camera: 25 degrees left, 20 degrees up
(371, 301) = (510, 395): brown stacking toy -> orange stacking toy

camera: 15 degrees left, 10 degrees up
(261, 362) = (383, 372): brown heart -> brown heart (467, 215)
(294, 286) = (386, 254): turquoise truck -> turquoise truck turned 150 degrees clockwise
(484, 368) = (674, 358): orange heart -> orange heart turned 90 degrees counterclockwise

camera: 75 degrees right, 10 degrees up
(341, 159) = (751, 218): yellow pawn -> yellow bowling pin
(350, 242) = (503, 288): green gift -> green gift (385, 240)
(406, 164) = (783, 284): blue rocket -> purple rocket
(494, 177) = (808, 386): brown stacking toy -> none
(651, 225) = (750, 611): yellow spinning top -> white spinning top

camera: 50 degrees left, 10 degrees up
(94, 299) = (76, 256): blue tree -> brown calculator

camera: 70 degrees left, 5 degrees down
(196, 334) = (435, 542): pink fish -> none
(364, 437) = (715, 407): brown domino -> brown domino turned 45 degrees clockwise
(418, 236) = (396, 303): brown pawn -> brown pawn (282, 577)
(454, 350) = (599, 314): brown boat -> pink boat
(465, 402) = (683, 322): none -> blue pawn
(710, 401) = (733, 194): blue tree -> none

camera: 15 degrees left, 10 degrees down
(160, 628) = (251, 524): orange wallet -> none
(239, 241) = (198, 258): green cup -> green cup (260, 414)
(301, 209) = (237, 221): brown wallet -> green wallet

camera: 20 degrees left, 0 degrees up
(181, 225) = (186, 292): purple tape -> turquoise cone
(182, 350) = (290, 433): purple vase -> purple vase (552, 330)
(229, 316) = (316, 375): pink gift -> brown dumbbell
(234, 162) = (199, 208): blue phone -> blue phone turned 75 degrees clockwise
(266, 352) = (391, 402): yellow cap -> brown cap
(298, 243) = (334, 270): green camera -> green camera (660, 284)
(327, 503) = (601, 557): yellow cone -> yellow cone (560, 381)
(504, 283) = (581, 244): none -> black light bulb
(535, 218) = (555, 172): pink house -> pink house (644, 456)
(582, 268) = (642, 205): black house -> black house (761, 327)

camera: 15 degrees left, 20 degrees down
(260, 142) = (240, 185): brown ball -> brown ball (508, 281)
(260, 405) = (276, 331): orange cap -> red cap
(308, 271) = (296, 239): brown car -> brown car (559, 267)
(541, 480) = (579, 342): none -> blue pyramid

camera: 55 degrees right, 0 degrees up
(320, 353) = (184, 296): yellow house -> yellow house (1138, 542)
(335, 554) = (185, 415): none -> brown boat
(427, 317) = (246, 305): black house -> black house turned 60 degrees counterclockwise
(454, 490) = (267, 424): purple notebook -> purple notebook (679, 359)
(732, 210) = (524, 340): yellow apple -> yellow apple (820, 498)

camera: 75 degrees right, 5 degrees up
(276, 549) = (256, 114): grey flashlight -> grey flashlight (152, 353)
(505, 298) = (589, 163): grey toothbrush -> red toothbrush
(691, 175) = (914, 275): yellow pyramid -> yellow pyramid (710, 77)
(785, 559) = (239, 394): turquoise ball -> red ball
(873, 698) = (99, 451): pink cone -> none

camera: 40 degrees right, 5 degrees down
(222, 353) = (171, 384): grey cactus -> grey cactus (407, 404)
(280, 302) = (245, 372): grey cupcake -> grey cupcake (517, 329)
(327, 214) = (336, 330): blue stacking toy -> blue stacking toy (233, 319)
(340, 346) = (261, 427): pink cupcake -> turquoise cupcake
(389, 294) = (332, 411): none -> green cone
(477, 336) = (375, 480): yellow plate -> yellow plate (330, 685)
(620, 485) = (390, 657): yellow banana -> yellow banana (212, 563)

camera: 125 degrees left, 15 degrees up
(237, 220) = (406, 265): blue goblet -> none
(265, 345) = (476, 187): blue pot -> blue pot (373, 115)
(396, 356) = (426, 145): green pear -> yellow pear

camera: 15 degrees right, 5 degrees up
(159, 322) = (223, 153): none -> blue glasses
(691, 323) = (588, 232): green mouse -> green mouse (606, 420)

------------

- WORK ITEM -
Retype the records above so that nothing differs from the original.

- TASK RESULT -
camera: 25 degrees left, 20 degrees up
(371, 301) = (510, 395): brown stacking toy -> orange stacking toy

camera: 15 degrees left, 10 degrees up
(261, 362) = (383, 372): brown heart -> brown heart (467, 215)
(294, 286) = (386, 254): turquoise truck -> turquoise truck turned 150 degrees clockwise
(484, 368) = (674, 358): orange heart -> orange heart turned 90 degrees counterclockwise

camera: 75 degrees right, 10 degrees up
(341, 159) = (751, 218): yellow pawn -> yellow bowling pin
(350, 242) = (503, 288): green gift -> green gift (385, 240)
(406, 164) = (783, 284): blue rocket -> purple rocket
(494, 177) = (808, 386): brown stacking toy -> none
(651, 225) = (750, 611): yellow spinning top -> white spinning top

camera: 50 degrees left, 10 degrees up
(94, 299) = (76, 256): blue tree -> brown calculator

camera: 70 degrees left, 5 degrees down
(196, 334) = (435, 542): pink fish -> none
(364, 437) = (715, 407): brown domino -> brown domino turned 45 degrees clockwise
(418, 236) = (396, 303): brown pawn -> brown pawn (282, 577)
(454, 350) = (599, 314): brown boat -> pink boat
(465, 402) = (683, 322): none -> blue pawn
(710, 401) = (733, 194): blue tree -> none

camera: 15 degrees left, 10 degrees down
(160, 628) = (251, 524): orange wallet -> none
(239, 241) = (198, 258): green cup -> green cup (260, 414)
(301, 209) = (237, 221): brown wallet -> green wallet

camera: 20 degrees left, 0 degrees up
(181, 225) = (186, 292): purple tape -> turquoise cone
(182, 350) = (290, 433): purple vase -> purple vase (552, 330)
(229, 316) = (316, 375): pink gift -> brown dumbbell
(234, 162) = (199, 208): blue phone -> blue phone turned 75 degrees clockwise
(266, 352) = (391, 402): yellow cap -> brown cap
(298, 243) = (334, 270): green camera -> green camera (660, 284)
(327, 503) = (601, 557): yellow cone -> yellow cone (560, 381)
(504, 283) = (581, 244): none -> black light bulb
(535, 218) = (555, 172): pink house -> pink house (644, 456)
(582, 268) = (642, 205): black house -> black house (761, 327)

camera: 15 degrees left, 20 degrees down
(260, 142) = (240, 185): brown ball -> brown ball (508, 281)
(260, 405) = (276, 331): orange cap -> red cap
(308, 271) = (296, 239): brown car -> brown car (559, 267)
(541, 480) = (579, 342): none -> blue pyramid

camera: 55 degrees right, 0 degrees up
(320, 353) = (184, 296): yellow house -> yellow house (1138, 542)
(335, 554) = (185, 415): none -> brown boat
(427, 317) = (246, 305): black house -> black house turned 60 degrees counterclockwise
(454, 490) = (267, 424): purple notebook -> purple notebook (679, 359)
(732, 210) = (524, 340): yellow apple -> yellow apple (820, 498)

camera: 75 degrees right, 5 degrees up
(276, 549) = (256, 114): grey flashlight -> grey flashlight (152, 353)
(505, 298) = (589, 163): grey toothbrush -> red toothbrush
(691, 175) = (914, 275): yellow pyramid -> yellow pyramid (710, 77)
(785, 559) = (239, 394): turquoise ball -> red ball
(873, 698) = (99, 451): pink cone -> none

camera: 40 degrees right, 5 degrees down
(222, 353) = (171, 384): grey cactus -> grey cactus (407, 404)
(280, 302) = (245, 372): grey cupcake -> grey cupcake (517, 329)
(327, 214) = (336, 330): blue stacking toy -> blue stacking toy (233, 319)
(340, 346) = (261, 427): pink cupcake -> turquoise cupcake
(389, 294) = (332, 411): none -> green cone
(477, 336) = (375, 480): yellow plate -> yellow plate (330, 685)
(620, 485) = (390, 657): yellow banana -> yellow banana (212, 563)

camera: 125 degrees left, 15 degrees up
(237, 220) = (406, 265): blue goblet -> none
(265, 345) = (476, 187): blue pot -> blue pot (373, 115)
(396, 356) = (426, 145): green pear -> yellow pear

camera: 15 degrees right, 5 degrees up
(159, 322) = (223, 153): none -> blue glasses
(691, 323) = (588, 232): green mouse -> green mouse (606, 420)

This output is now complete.